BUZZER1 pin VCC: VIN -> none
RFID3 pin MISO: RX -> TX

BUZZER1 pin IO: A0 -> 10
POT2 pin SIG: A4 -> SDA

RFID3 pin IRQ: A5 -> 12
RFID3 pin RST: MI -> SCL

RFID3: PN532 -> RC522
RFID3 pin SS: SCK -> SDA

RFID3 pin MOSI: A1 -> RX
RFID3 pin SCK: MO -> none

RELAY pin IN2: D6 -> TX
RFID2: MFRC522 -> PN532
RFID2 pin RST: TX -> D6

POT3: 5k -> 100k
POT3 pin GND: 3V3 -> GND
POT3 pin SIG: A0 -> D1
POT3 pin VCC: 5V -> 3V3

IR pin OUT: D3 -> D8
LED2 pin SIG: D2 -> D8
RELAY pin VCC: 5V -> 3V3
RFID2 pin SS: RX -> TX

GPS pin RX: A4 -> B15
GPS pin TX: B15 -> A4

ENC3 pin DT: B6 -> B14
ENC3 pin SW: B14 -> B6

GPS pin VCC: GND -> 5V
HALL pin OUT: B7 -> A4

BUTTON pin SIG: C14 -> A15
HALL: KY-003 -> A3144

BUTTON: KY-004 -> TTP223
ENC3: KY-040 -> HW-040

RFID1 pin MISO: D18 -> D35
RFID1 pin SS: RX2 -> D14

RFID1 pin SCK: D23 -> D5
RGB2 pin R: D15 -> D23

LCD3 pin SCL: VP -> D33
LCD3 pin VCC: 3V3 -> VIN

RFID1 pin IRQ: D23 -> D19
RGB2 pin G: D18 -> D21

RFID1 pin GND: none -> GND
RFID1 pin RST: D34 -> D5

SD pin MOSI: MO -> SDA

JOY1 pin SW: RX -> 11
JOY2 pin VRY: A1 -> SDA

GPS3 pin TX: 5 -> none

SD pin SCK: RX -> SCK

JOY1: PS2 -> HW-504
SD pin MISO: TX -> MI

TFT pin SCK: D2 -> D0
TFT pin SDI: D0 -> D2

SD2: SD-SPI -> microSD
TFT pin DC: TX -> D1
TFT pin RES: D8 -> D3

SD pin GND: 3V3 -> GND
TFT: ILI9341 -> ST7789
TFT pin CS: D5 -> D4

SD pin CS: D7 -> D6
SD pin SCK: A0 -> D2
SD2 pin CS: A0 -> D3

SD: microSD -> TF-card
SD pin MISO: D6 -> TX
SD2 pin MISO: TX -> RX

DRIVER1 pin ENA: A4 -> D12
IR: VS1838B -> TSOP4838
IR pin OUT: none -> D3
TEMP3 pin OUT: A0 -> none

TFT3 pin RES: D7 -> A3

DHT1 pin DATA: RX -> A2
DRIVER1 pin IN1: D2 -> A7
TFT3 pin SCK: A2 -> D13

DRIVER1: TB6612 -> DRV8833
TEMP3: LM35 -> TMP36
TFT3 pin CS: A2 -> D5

→ **What is being asked**
Lines holding the string "MOSI" must be copied out of the entries above.

→ **Exercise solution**
RFID3 pin MOSI: A1 -> RX
SD pin MOSI: MO -> SDA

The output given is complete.